Exercise instructions: Taking the listing below, restate word for word each line from the line with "FAN1 pin SIG: D6 -> D2" to the line with "TEMP1 pin OUT: D0 -> D2", ends included, and stop there.

Data to use:
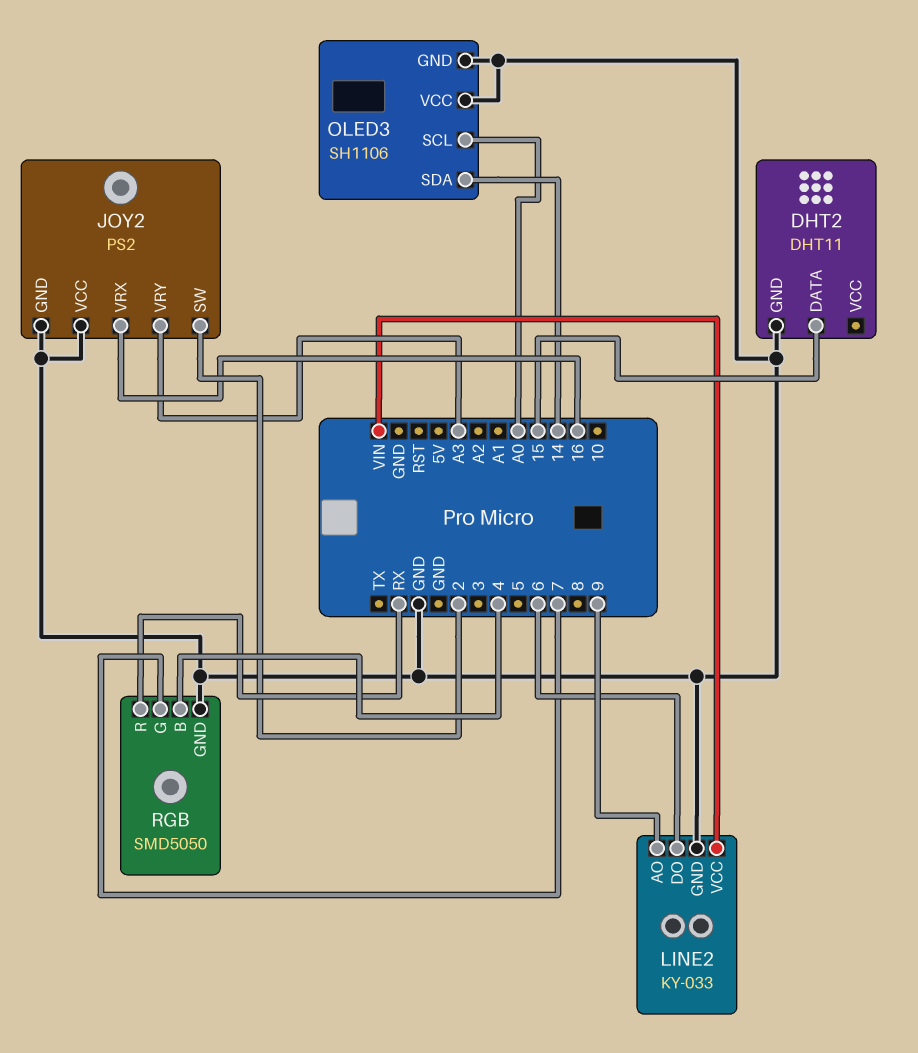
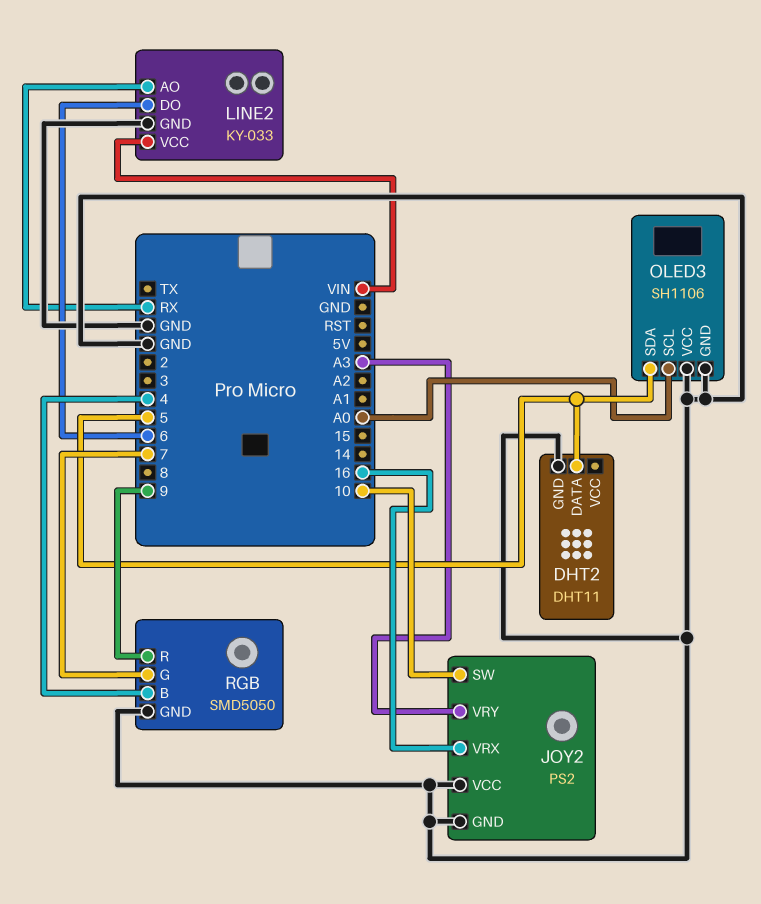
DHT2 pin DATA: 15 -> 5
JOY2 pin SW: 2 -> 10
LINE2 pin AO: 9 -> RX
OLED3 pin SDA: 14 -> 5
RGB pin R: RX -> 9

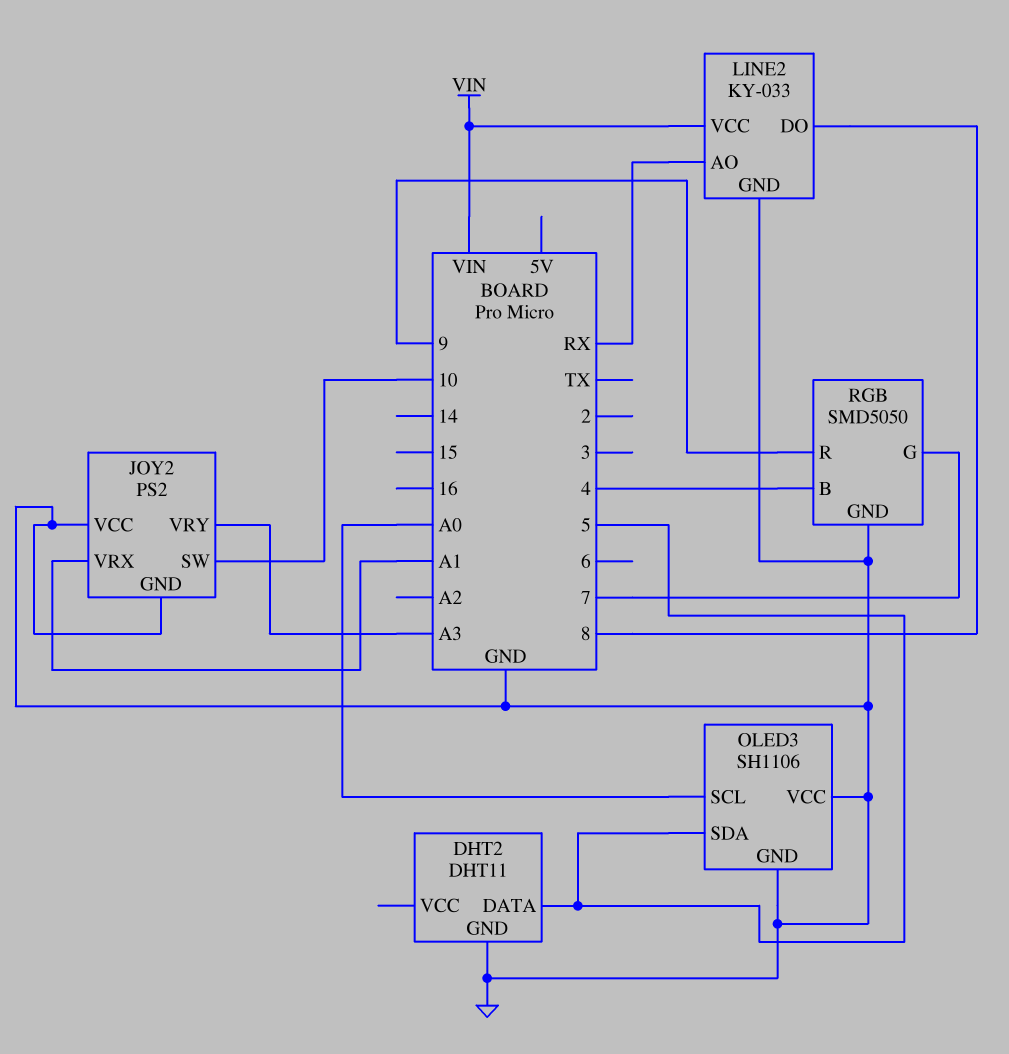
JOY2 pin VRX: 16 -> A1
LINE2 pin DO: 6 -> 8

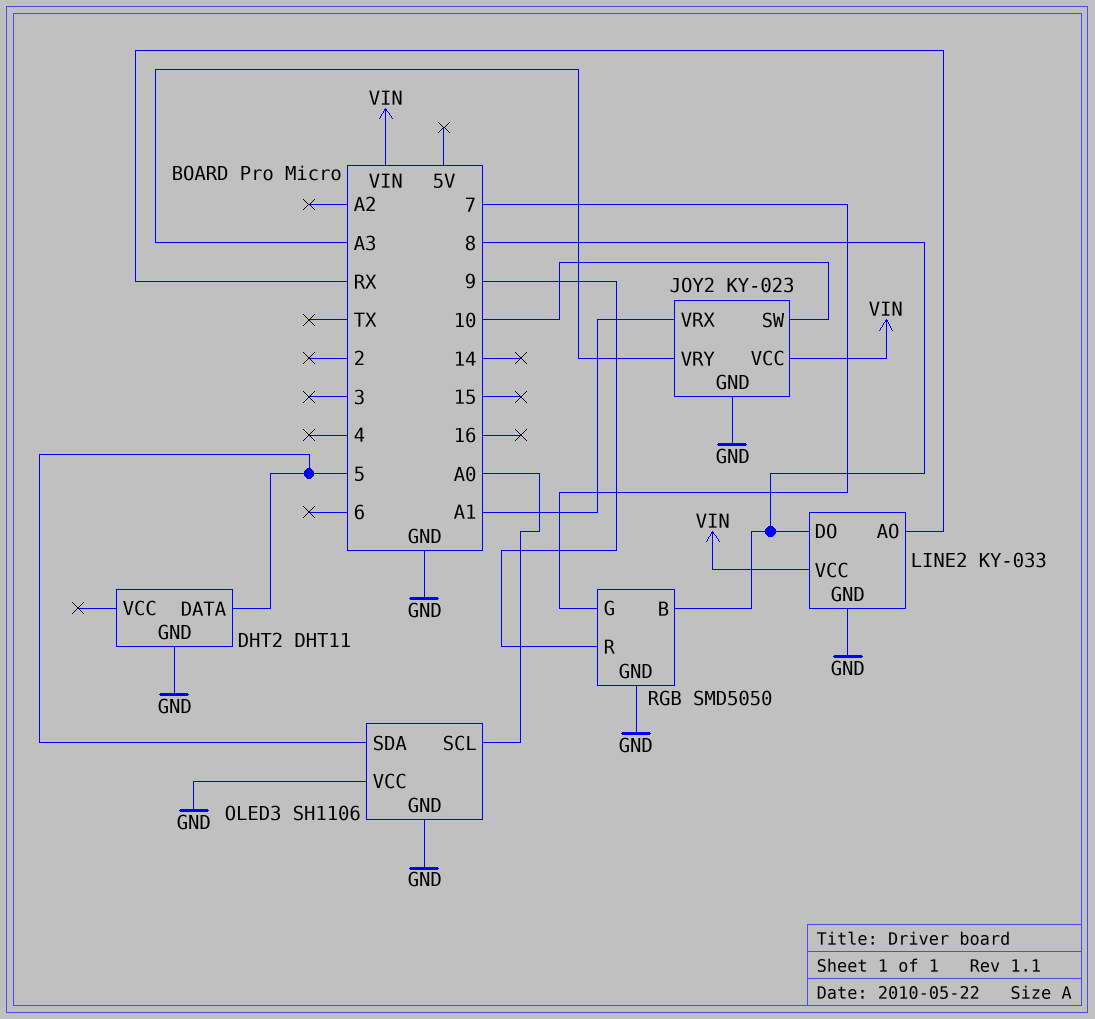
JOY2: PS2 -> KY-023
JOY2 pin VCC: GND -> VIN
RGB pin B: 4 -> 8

...

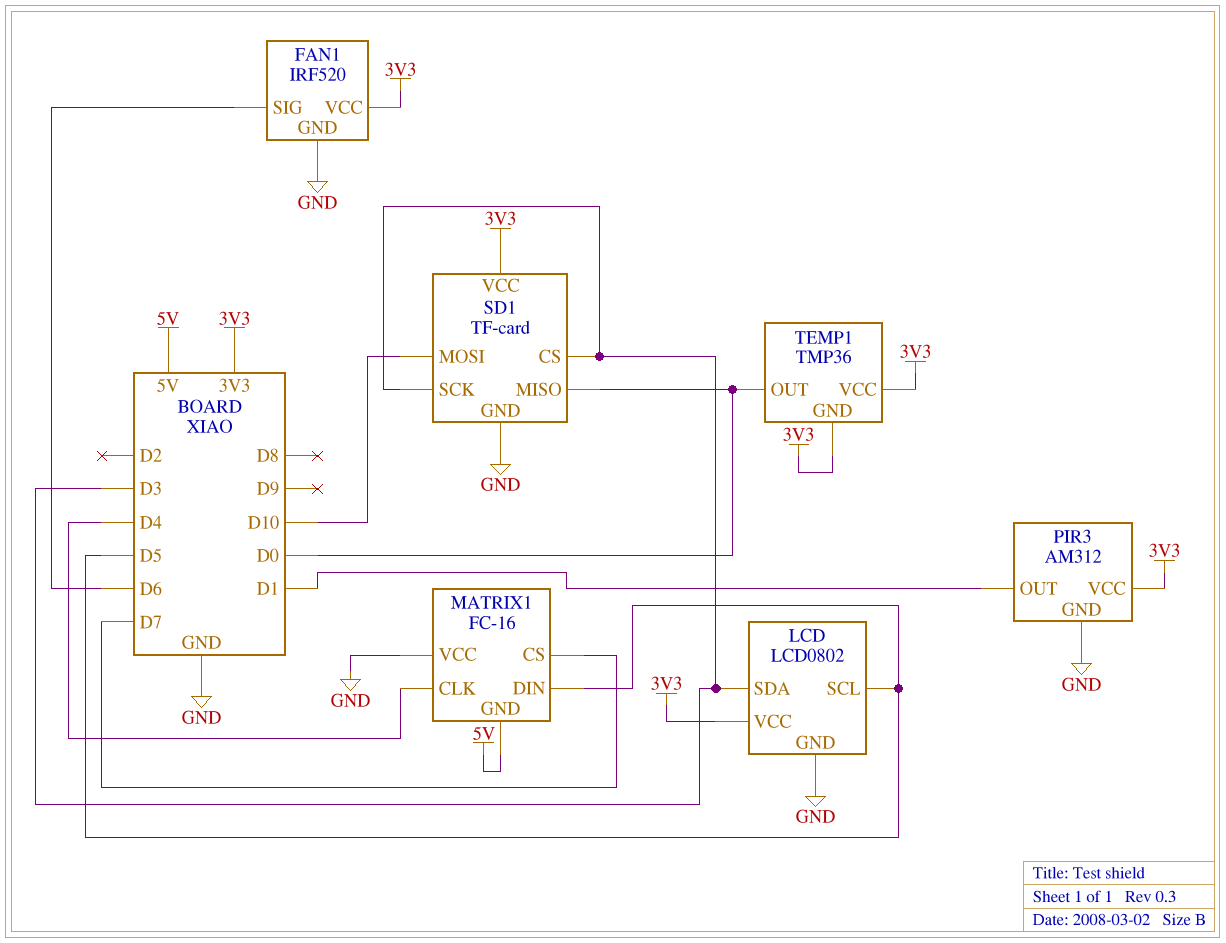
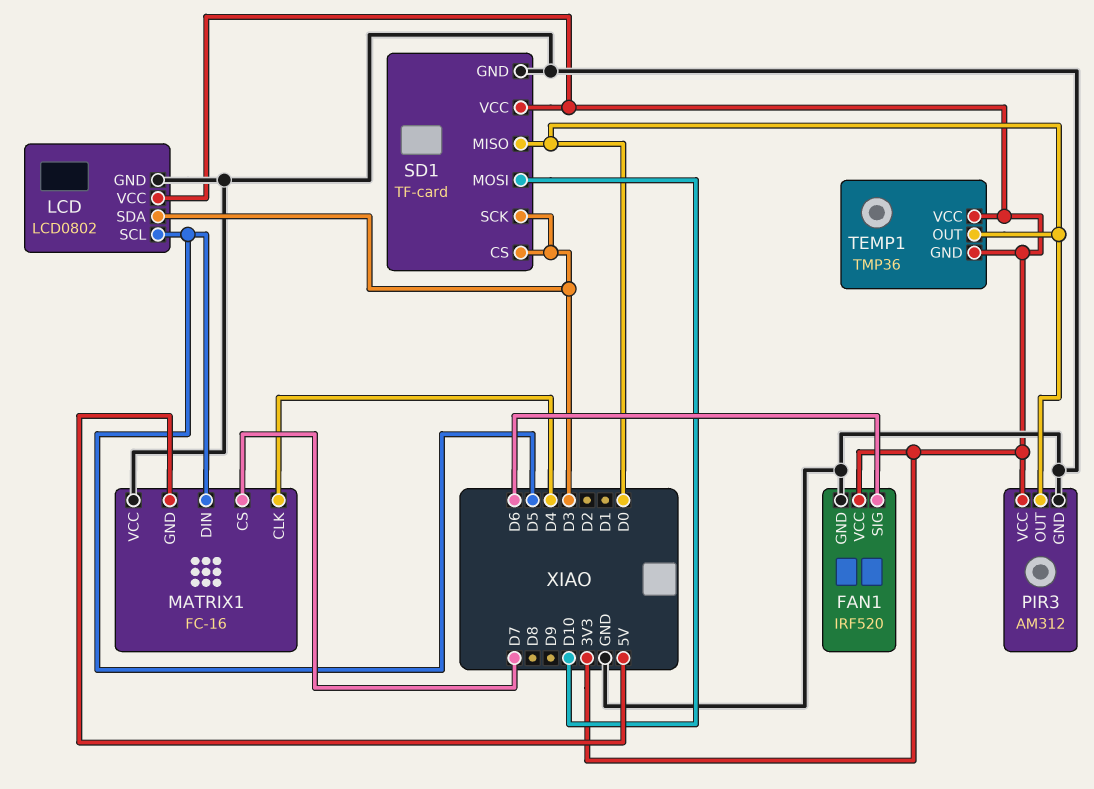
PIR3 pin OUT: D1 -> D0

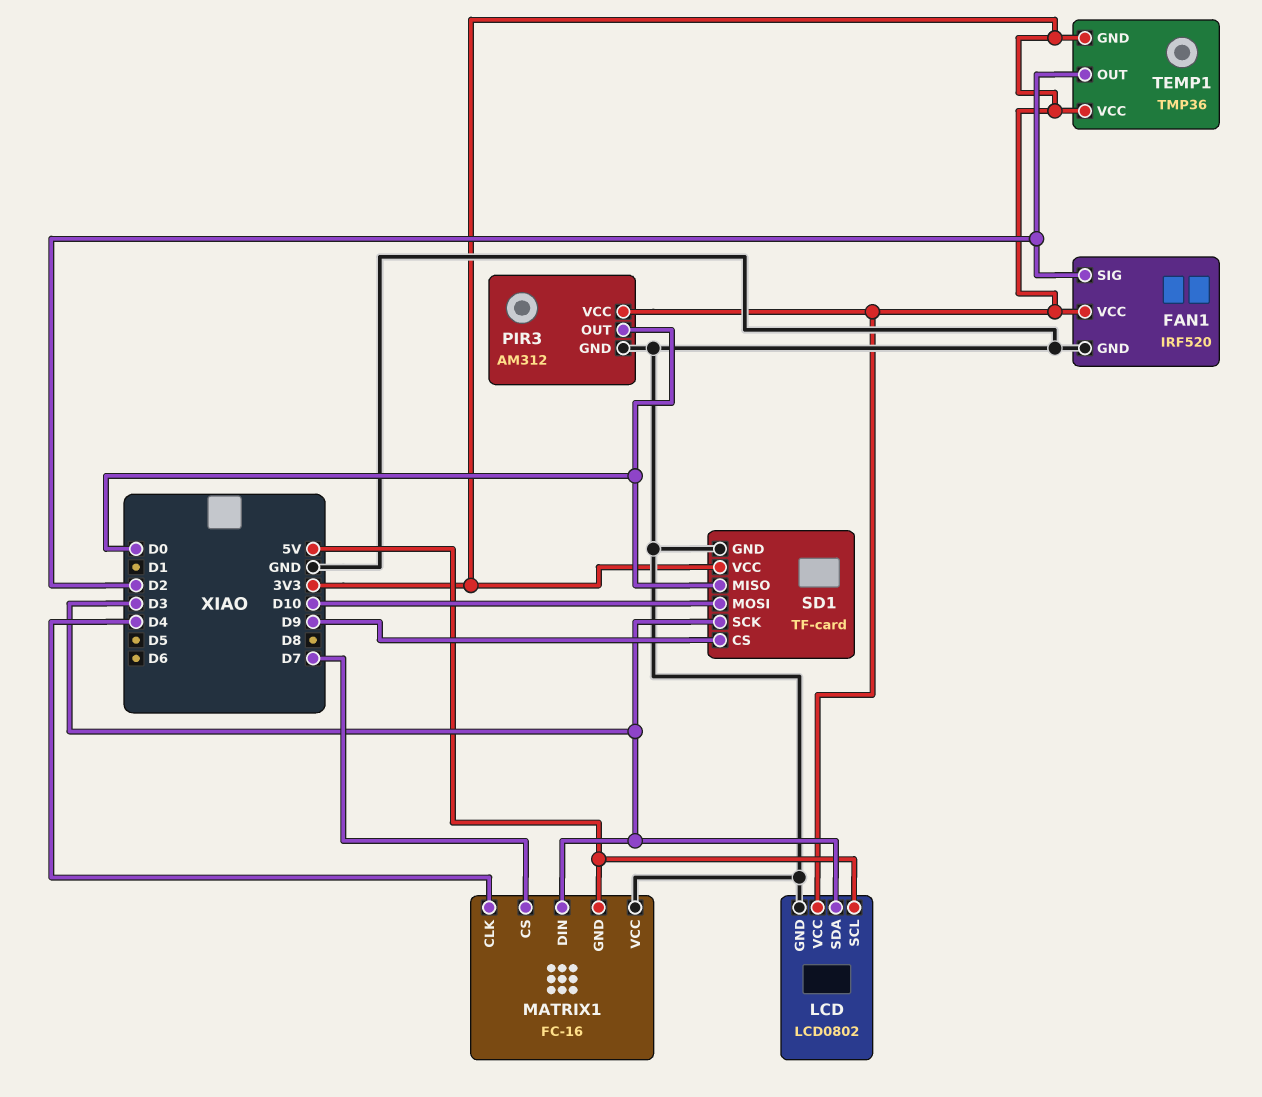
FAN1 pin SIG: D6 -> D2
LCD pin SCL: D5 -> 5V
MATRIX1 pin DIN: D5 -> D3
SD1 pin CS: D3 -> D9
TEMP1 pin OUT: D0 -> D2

Solution:
FAN1 pin SIG: D6 -> D2
LCD pin SCL: D5 -> 5V
MATRIX1 pin DIN: D5 -> D3
SD1 pin CS: D3 -> D9
TEMP1 pin OUT: D0 -> D2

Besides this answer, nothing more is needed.